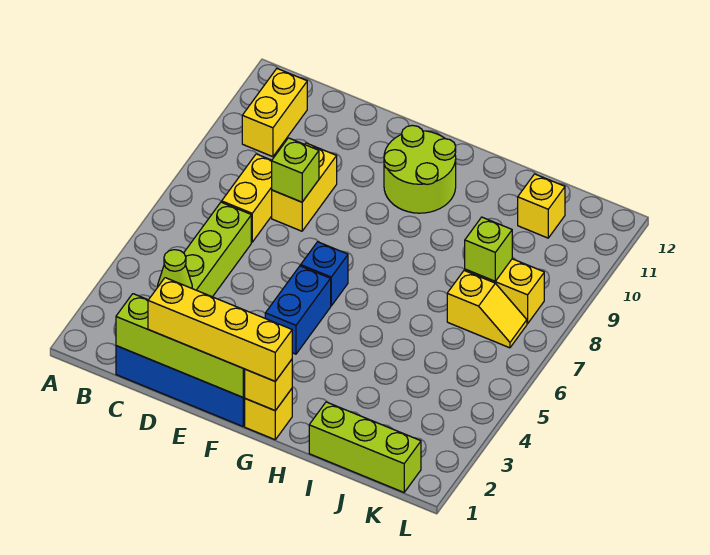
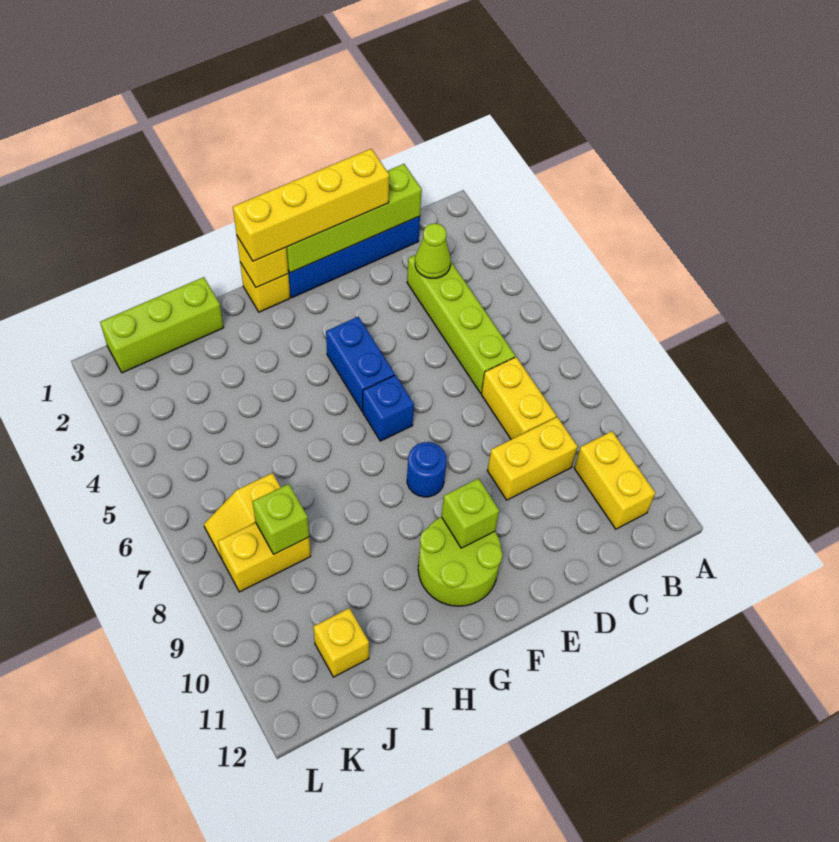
yellow brick D8:D9 level 1 -> yellow brick C9:D9 level 1
lime brick D8 level 2 -> lime brick F10 level 2
none -> blue round brick F8 level 1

--------------------------------------------------

_What is required_
Without the pictures, retype all of the data above exactly.

_Exercise response_
yellow brick D8:D9 level 1 -> yellow brick C9:D9 level 1
lime brick D8 level 2 -> lime brick F10 level 2
none -> blue round brick F8 level 1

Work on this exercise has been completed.